*** Opening Information provided ***
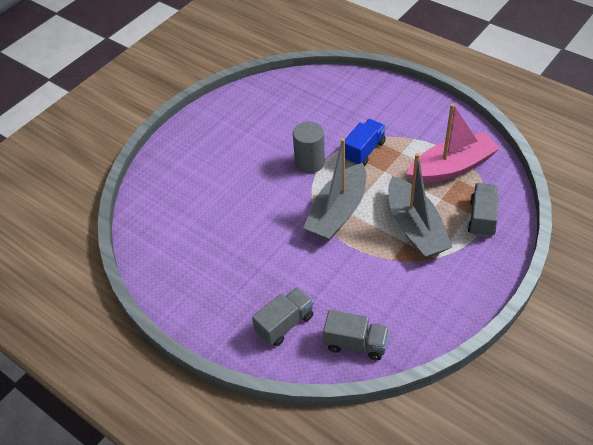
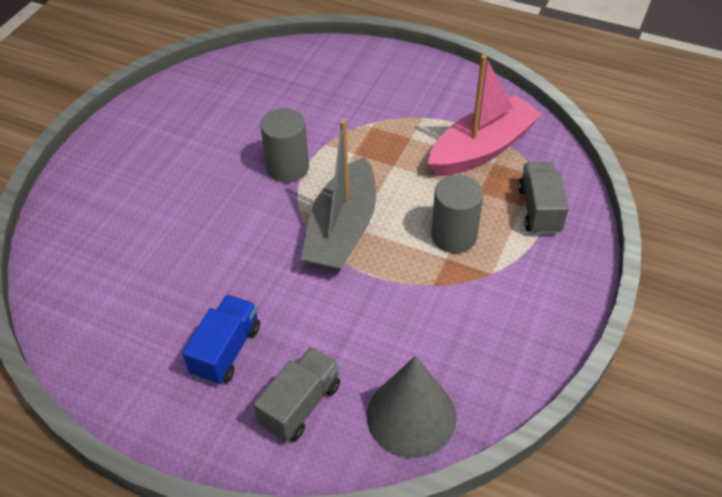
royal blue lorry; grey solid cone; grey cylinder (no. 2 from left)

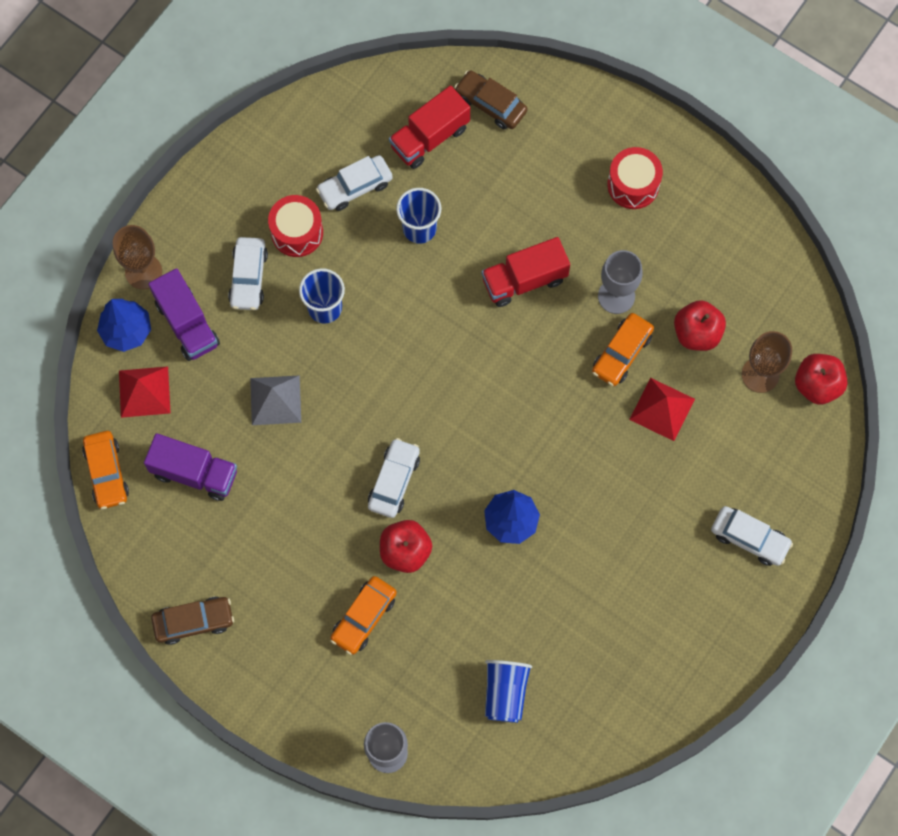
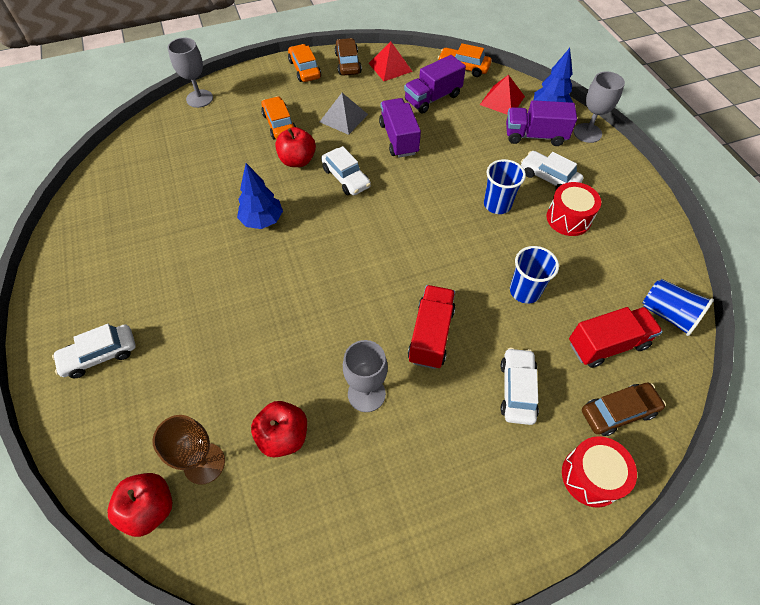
bright orange automobile (no. 2 from left); grey pyramid; russet automobile (no. 1 from left); crimson pyramid (no. 1 from left); royal purple lorry (no. 1 from left); pure white automobile (no. 3 from left); crimson drum (no. 2 from left); crimson lorry (no. 2 from left); grey chalice (no. 3 from left); royal blue beaker (no. 3 from left)

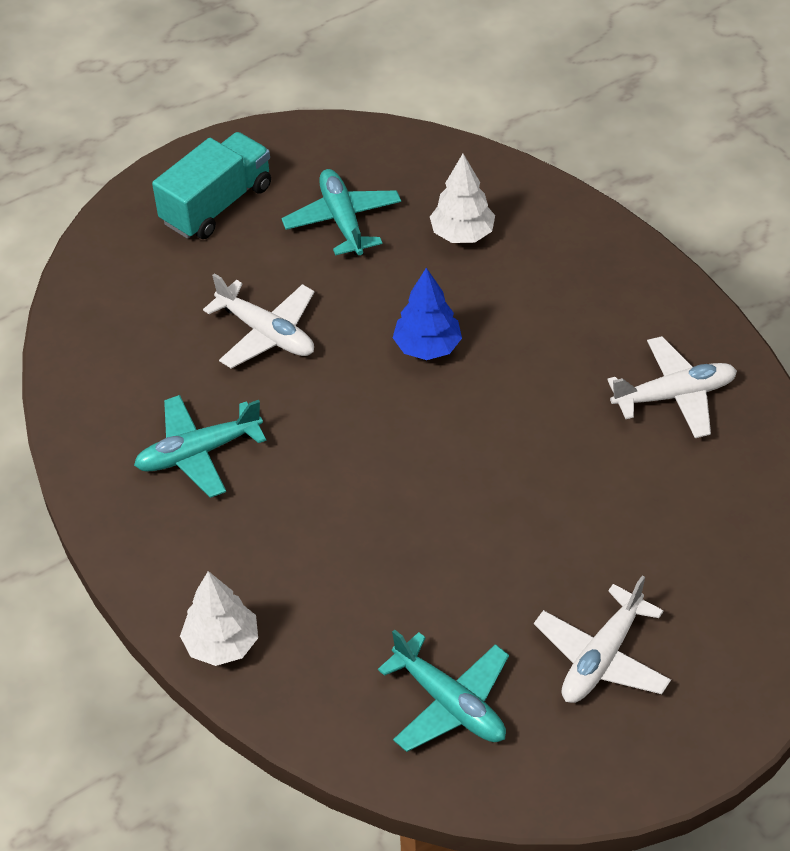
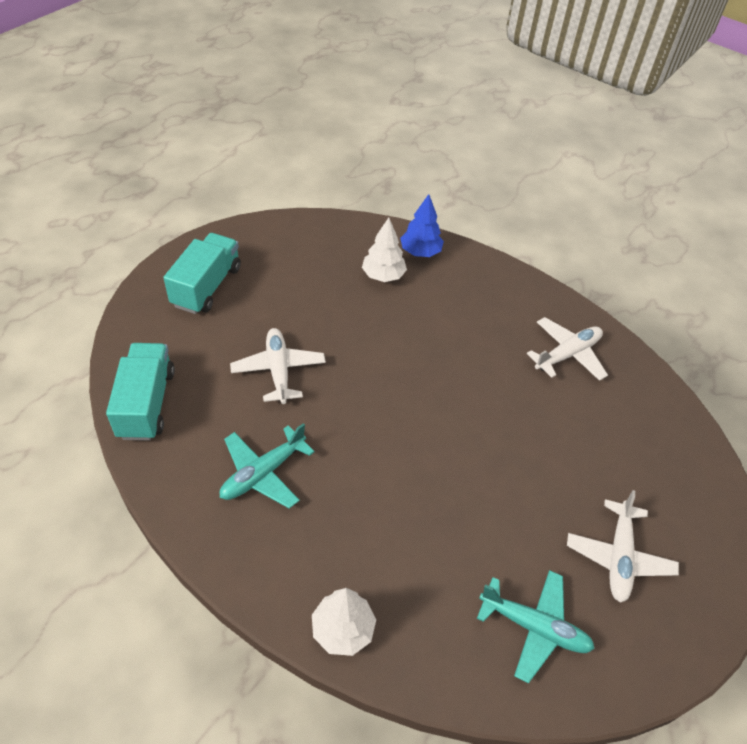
teal lorry (no. 1 from left); pure white toy plane (no. 1 from left); royal blue fir tree; teal toy plane (no. 2 from left in the first image)

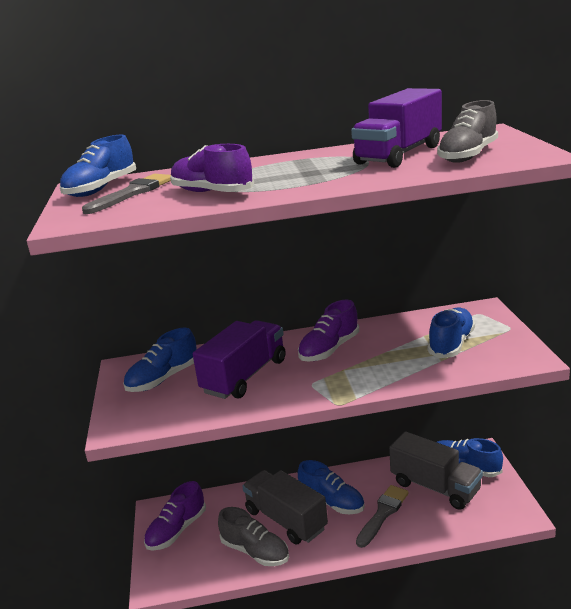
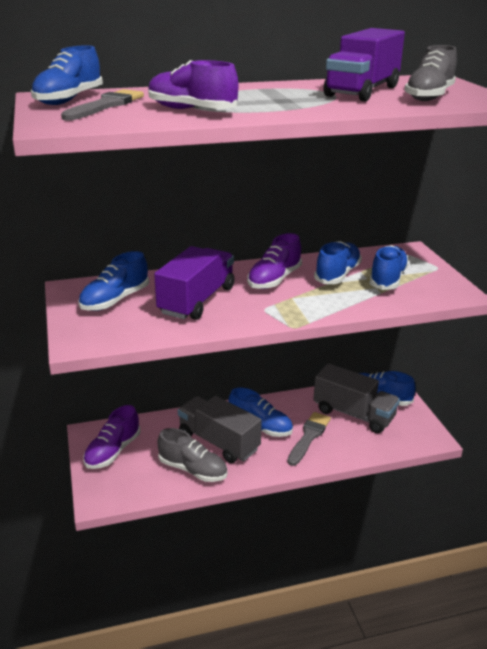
royal blue lace-up shoe (no. 4 from left)

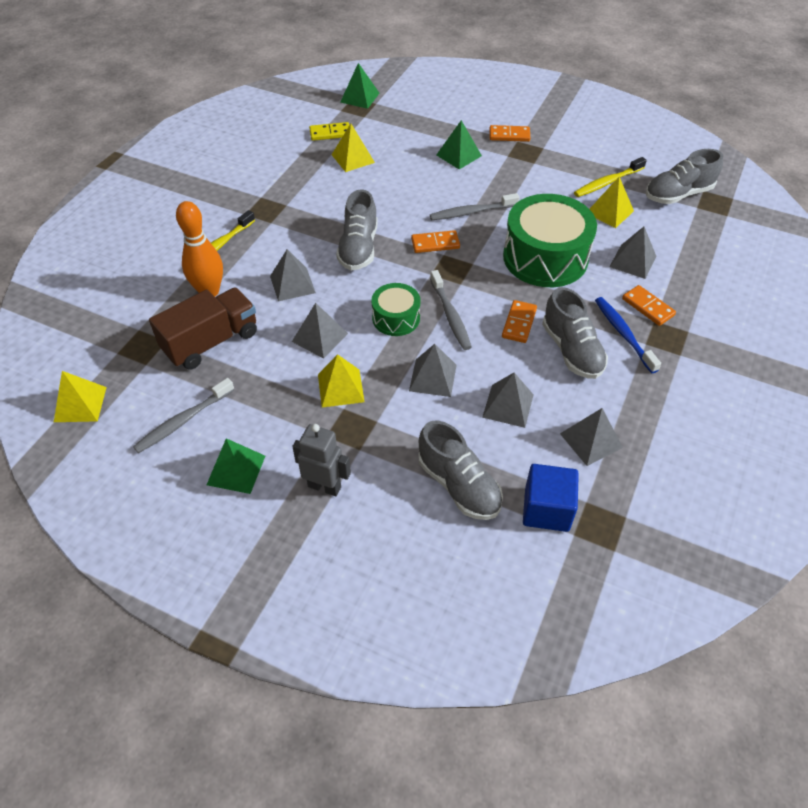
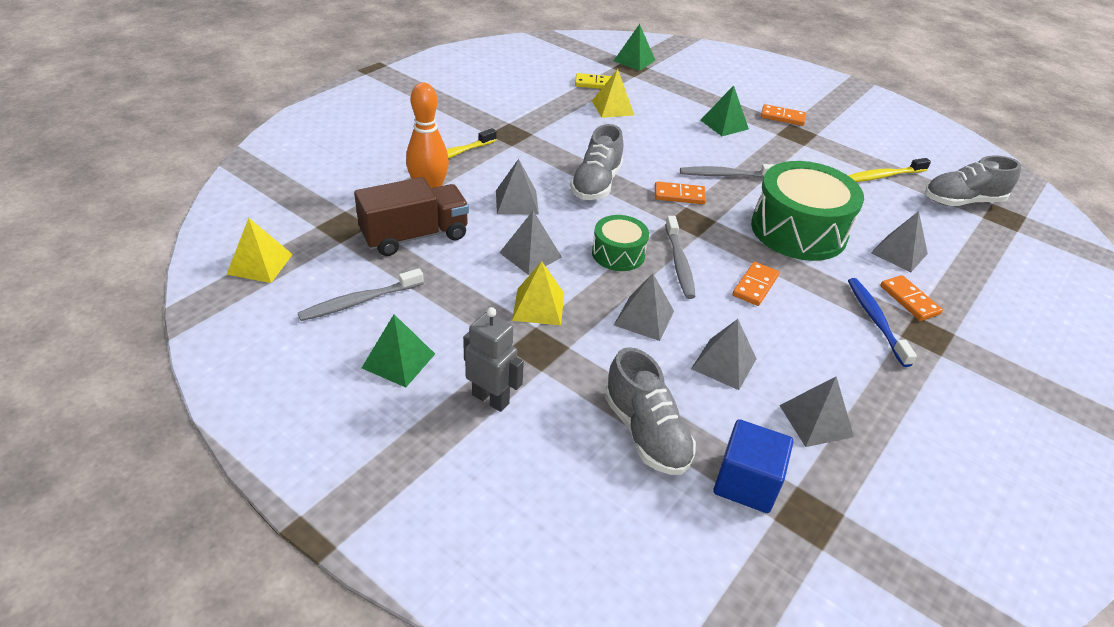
grey lace-up shoe (no. 3 from left in the first image); yellow pyramid (no. 4 from left in the first image)

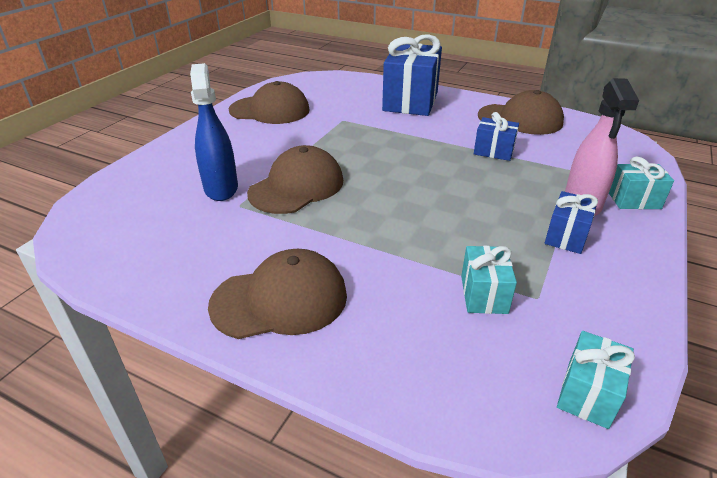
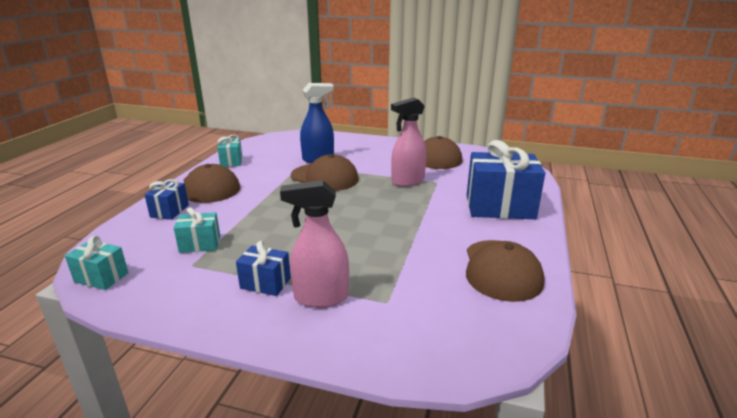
royal blue wrapped gift (no. 1 from left); teal wrapped gift (no. 3 from left); rosy sprayer (no. 2 from left)

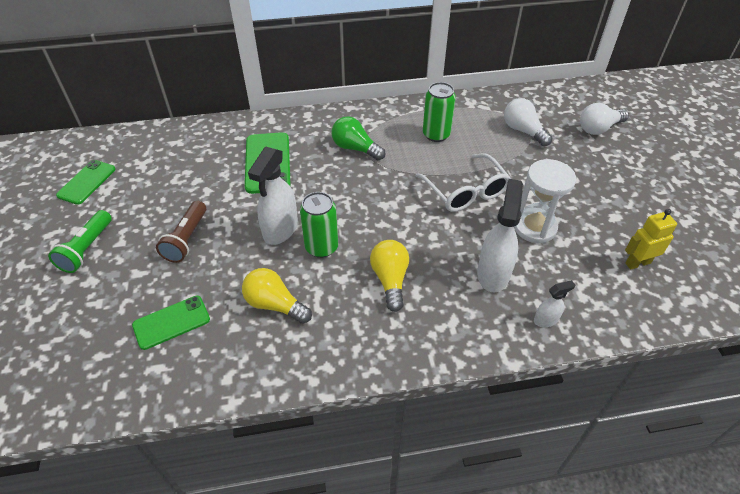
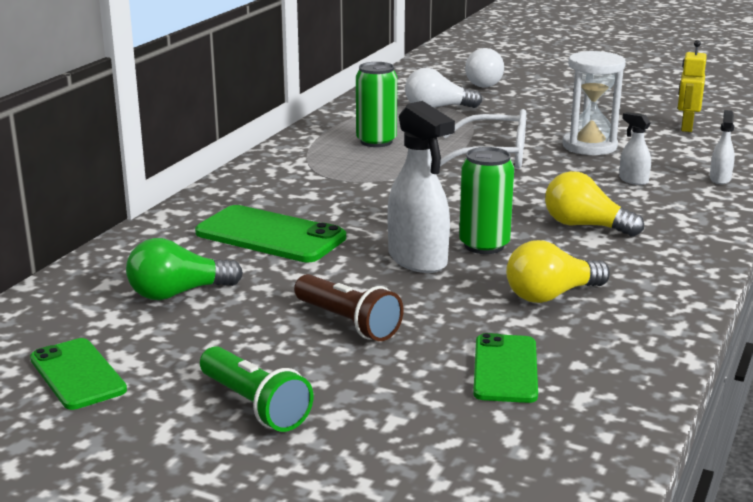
green lightbulb; pure white sprayer (no. 2 from left)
*** Closing Information provided ***
# Goal of the exercise
The whole listing is to be written out exactly; the pictures stay out of the copy.

# Response to this task
royal blue lorry; grey solid cone; grey cylinder (no. 2 from left)

bright orange automobile (no. 2 from left); grey pyramid; russet automobile (no. 1 from left); crimson pyramid (no. 1 from left); royal purple lorry (no. 1 from left); pure white automobile (no. 3 from left); crimson drum (no. 2 from left); crimson lorry (no. 2 from left); grey chalice (no. 3 from left); royal blue beaker (no. 3 from left)

teal lorry (no. 1 from left); pure white toy plane (no. 1 from left); royal blue fir tree; teal toy plane (no. 2 from left in the first image)

royal blue lace-up shoe (no. 4 from left)

grey lace-up shoe (no. 3 from left in the first image); yellow pyramid (no. 4 from left in the first image)

royal blue wrapped gift (no. 1 from left); teal wrapped gift (no. 3 from left); rosy sprayer (no. 2 from left)

green lightbulb; pure white sprayer (no. 2 from left)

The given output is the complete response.